• Dataset records
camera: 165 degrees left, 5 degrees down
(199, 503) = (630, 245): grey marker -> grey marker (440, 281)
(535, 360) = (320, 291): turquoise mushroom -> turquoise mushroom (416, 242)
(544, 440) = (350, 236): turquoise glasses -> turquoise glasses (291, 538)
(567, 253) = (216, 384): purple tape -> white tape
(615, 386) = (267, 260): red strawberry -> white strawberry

• Prompt
From the line containing "(199, 503) = (630, 245): grey" down to the last line, reproduce the records exactly. Include both ends.

• Written response
(199, 503) = (630, 245): grey marker -> grey marker (440, 281)
(535, 360) = (320, 291): turquoise mushroom -> turquoise mushroom (416, 242)
(544, 440) = (350, 236): turquoise glasses -> turquoise glasses (291, 538)
(567, 253) = (216, 384): purple tape -> white tape
(615, 386) = (267, 260): red strawberry -> white strawberry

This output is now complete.